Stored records
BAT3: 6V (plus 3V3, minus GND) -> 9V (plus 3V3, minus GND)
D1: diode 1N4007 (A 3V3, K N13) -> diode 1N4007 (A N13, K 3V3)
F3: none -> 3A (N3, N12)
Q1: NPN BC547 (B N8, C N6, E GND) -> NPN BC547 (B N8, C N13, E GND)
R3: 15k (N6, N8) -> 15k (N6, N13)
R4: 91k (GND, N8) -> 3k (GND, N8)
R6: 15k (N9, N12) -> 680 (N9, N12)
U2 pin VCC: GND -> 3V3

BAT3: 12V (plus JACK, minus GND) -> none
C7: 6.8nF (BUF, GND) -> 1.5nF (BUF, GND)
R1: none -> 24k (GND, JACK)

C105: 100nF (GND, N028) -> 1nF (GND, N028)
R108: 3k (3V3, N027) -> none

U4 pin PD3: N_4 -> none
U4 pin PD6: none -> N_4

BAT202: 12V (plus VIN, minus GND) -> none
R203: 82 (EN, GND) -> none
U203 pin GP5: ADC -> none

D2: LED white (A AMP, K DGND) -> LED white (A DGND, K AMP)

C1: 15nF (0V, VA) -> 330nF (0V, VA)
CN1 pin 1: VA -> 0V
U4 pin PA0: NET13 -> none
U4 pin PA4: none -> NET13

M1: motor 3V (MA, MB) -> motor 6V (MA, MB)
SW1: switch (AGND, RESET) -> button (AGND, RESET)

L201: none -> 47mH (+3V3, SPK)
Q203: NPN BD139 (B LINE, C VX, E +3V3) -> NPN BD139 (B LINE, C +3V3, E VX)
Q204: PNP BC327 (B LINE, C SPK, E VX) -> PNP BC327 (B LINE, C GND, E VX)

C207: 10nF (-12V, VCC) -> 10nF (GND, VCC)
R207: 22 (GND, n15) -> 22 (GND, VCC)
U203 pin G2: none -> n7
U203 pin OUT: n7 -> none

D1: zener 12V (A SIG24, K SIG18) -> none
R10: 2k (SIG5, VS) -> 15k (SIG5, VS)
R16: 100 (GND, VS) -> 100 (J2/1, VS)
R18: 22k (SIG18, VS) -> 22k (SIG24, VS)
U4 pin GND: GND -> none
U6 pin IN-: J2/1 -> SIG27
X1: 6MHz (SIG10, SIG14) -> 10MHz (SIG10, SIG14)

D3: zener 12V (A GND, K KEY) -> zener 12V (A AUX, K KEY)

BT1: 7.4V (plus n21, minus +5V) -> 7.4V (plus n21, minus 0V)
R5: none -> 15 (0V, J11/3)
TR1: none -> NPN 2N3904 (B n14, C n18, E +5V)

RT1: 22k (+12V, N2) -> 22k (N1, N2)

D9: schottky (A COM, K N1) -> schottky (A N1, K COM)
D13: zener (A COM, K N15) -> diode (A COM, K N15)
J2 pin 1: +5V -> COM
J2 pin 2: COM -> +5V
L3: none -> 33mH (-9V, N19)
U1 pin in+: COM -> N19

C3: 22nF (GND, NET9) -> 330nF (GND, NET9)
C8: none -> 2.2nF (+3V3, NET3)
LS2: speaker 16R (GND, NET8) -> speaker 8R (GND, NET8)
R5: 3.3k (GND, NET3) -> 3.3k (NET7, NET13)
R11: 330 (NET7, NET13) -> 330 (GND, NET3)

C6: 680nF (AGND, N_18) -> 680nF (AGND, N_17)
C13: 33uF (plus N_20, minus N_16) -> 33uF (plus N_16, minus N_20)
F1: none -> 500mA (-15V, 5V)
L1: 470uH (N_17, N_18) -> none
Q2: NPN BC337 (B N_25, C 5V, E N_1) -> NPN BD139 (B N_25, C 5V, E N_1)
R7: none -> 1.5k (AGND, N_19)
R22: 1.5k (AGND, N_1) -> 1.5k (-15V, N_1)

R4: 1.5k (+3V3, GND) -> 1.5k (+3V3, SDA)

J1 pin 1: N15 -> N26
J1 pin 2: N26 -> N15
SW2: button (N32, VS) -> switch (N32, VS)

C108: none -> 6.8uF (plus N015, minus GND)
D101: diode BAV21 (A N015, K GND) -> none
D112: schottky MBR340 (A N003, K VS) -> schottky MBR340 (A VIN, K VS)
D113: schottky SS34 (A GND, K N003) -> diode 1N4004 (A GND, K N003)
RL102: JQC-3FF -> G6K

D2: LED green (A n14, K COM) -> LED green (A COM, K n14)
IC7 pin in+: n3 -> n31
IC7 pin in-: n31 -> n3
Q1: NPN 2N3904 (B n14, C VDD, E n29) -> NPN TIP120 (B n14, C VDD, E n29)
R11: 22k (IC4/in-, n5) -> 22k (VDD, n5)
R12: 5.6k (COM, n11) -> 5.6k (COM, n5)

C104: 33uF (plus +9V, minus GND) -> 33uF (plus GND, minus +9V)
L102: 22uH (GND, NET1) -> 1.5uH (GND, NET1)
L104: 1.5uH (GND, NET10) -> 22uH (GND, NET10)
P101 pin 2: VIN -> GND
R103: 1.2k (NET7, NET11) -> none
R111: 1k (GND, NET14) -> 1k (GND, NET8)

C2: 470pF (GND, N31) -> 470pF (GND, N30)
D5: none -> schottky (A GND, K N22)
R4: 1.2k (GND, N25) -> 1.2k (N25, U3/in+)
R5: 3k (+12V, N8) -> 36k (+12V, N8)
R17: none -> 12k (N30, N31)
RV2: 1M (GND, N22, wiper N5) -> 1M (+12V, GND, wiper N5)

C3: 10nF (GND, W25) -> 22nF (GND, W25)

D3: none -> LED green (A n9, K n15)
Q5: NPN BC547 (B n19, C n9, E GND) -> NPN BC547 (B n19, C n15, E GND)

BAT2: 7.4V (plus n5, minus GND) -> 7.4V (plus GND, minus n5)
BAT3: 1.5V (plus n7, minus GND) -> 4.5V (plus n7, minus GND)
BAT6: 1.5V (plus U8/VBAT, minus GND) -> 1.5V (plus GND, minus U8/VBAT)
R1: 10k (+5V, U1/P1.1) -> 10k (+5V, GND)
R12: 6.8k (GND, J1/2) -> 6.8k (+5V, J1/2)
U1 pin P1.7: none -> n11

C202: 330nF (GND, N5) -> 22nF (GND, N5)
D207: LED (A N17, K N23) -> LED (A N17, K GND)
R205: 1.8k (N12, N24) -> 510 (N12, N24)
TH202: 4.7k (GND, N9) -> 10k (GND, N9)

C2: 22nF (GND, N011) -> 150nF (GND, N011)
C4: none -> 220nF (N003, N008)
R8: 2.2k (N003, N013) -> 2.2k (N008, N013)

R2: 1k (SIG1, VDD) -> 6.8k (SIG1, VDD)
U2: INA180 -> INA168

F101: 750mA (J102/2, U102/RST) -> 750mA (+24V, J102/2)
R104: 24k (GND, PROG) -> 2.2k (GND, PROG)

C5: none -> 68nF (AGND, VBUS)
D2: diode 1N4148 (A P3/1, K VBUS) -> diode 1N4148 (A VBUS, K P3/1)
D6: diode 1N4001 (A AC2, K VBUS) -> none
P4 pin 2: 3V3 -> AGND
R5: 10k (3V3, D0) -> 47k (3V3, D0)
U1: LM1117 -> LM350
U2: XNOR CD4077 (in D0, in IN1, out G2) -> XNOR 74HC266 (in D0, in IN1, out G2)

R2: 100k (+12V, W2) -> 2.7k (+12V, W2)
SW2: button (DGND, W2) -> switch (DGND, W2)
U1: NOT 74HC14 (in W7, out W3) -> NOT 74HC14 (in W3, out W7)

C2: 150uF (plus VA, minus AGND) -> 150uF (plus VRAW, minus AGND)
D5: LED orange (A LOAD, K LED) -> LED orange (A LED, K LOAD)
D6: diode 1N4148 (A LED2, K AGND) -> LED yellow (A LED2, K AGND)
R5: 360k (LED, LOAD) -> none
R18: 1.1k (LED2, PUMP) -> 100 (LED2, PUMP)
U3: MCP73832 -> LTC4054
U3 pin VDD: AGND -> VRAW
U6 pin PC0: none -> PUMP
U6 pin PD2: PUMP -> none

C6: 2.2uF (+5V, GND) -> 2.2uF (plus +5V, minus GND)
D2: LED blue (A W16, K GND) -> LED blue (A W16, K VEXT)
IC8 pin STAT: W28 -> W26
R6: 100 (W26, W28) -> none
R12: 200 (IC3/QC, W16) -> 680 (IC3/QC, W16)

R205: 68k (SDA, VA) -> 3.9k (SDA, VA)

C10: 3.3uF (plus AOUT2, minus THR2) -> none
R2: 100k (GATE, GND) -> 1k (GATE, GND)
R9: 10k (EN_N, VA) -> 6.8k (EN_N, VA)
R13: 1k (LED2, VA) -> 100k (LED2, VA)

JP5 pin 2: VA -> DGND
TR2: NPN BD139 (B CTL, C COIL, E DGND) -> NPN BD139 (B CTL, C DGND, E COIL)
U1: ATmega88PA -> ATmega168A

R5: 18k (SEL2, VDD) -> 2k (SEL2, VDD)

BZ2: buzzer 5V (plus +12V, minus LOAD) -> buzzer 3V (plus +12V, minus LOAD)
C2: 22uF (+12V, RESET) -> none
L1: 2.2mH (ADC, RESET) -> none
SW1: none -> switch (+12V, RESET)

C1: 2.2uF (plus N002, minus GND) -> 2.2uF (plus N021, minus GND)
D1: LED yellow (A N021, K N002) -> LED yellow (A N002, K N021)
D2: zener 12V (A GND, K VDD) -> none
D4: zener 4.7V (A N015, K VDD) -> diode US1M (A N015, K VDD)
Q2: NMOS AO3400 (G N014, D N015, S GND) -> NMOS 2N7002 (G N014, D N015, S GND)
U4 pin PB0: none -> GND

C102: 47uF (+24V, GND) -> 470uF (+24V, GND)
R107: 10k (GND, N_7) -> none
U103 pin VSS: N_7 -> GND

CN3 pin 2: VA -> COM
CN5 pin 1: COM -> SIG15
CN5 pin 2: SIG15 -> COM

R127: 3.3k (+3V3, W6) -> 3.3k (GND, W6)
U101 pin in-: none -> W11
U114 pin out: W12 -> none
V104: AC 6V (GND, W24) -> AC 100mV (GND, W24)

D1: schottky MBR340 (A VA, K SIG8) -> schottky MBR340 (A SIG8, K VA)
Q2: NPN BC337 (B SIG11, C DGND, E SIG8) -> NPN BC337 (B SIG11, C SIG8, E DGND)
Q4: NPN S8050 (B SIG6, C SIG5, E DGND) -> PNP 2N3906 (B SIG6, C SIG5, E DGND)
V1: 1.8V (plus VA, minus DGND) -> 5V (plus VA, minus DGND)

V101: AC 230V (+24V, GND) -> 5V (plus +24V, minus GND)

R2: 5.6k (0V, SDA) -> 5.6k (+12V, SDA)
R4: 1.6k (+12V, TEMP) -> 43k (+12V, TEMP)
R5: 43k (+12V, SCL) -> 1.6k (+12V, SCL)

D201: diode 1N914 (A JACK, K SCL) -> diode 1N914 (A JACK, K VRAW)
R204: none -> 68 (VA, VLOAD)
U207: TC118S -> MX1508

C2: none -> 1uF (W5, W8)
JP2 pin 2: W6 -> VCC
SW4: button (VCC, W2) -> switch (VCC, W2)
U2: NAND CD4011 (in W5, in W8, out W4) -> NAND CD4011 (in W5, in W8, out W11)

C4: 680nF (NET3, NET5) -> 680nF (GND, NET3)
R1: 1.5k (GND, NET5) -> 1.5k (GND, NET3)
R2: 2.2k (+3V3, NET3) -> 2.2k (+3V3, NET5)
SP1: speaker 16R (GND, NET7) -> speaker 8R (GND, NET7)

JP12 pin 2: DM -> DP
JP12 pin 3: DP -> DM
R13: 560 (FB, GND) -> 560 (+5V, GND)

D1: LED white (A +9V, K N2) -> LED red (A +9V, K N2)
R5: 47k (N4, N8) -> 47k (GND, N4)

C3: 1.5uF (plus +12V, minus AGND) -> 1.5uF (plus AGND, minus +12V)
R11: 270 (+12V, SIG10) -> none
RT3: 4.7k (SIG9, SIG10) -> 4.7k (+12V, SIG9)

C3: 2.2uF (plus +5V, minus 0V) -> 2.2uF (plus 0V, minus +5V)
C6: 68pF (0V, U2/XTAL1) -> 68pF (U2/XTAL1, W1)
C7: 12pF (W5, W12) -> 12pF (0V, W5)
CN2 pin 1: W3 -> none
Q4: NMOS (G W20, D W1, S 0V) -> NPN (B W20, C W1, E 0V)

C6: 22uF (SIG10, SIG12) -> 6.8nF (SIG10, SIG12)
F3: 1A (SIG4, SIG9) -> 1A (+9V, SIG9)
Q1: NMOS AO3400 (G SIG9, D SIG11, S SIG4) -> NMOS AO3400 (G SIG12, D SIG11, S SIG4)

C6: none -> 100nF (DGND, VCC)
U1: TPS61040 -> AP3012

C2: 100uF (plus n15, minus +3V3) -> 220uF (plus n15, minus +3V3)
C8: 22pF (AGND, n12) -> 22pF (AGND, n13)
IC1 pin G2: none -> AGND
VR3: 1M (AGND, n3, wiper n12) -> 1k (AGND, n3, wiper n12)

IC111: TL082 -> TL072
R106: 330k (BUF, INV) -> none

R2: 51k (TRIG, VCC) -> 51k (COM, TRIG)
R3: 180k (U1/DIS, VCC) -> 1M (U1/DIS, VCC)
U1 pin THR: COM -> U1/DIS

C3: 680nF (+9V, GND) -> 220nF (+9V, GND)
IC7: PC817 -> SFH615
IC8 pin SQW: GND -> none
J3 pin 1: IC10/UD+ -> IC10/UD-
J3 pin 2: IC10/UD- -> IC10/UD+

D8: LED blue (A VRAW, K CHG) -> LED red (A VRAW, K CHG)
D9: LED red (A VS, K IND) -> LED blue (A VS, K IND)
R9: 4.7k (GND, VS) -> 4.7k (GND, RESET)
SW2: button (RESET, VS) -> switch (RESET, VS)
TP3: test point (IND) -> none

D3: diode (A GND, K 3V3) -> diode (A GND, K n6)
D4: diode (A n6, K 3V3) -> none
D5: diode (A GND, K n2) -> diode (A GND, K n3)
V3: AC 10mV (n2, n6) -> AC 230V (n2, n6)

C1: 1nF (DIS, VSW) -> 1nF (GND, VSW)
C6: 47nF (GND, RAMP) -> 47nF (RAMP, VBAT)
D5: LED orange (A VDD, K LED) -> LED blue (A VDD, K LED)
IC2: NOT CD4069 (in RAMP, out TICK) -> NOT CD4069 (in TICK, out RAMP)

Exercise: From the entries, copy every line in which the word "white" occurs.

Reply to the task:
D2: LED white (A AMP, K DGND) -> LED white (A DGND, K AMP)
D1: LED white (A +9V, K N2) -> LED red (A +9V, K N2)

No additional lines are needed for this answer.